(Stored items from a collection)
▶

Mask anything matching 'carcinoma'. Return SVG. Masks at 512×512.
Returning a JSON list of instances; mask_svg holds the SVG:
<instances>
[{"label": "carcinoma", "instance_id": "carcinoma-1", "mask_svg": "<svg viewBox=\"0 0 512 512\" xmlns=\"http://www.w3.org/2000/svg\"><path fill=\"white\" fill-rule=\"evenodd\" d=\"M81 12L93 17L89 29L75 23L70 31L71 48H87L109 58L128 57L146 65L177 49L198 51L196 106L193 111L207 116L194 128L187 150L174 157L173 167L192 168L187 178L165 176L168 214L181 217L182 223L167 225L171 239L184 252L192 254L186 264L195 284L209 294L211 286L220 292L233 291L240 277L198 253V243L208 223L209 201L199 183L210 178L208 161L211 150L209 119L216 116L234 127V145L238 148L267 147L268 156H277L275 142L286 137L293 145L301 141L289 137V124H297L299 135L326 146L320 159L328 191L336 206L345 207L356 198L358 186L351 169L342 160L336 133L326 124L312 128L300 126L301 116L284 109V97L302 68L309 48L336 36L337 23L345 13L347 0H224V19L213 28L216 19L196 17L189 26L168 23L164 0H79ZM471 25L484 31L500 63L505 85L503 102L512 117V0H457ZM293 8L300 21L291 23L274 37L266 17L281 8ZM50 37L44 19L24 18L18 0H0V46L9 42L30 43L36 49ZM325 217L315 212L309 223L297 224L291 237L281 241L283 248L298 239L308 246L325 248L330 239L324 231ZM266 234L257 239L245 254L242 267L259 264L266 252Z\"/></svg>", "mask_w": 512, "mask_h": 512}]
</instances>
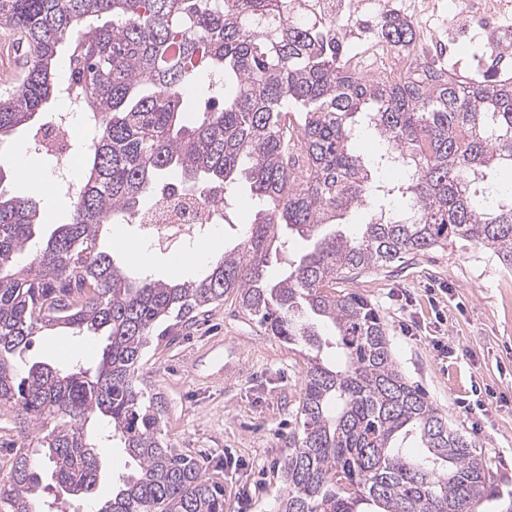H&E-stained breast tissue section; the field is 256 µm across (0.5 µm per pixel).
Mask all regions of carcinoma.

◀

WHAT TO PRODUCE: Quote the entries in full. Any image among them is to be omitted from the copy.

EXERCISE RESPONSE:
Mask anything matching 'carcinoma'. Return SVG. Masks at 512×512.
Returning a JSON list of instances; mask_svg holds the SVG:
<instances>
[{"label": "carcinoma", "instance_id": "carcinoma-1", "mask_svg": "<svg viewBox=\"0 0 512 512\" xmlns=\"http://www.w3.org/2000/svg\"><path fill=\"white\" fill-rule=\"evenodd\" d=\"M81 12L93 17L89 29L75 23L70 31L71 48H87L109 58L128 57L146 65L177 49L198 51L196 106L193 111L207 116L194 128L187 150L174 157L173 167L192 168L187 178L165 176L168 214L181 217L182 223L167 225L171 239L184 252L192 254L186 264L195 284L209 294L211 286L220 292L233 291L240 277L198 253V243L208 223L209 201L199 183L210 178L208 161L211 150L209 119L216 116L234 127V145L238 148L267 147L268 156H277L275 142L286 137L293 145L301 141L289 137V124H297L299 135L326 146L320 159L328 191L336 206L345 207L356 198L358 186L351 169L342 160L336 133L326 124L312 128L300 126L301 116L284 109V97L302 68L309 48L336 36L337 23L345 13L347 0H224V19L213 28L216 19L196 17L189 26L168 23L164 0H79ZM471 25L484 31L500 63L505 85L503 102L512 117V0H457ZM293 8L300 21L291 23L274 37L266 17L281 8ZM50 37L44 19L24 18L18 0H0V46L9 42L30 43L36 49ZM325 217L315 212L309 223L297 224L291 237L281 241L283 248L298 239L308 246L325 248L330 239L324 231ZM266 234L257 239L245 254L242 267L259 264L266 252Z\"/></svg>", "mask_w": 512, "mask_h": 512}]
</instances>
H&E-stained breast tissue section; the field is 256 µm across (0.5 µm per pixel).
Mask all regions of carcinoma.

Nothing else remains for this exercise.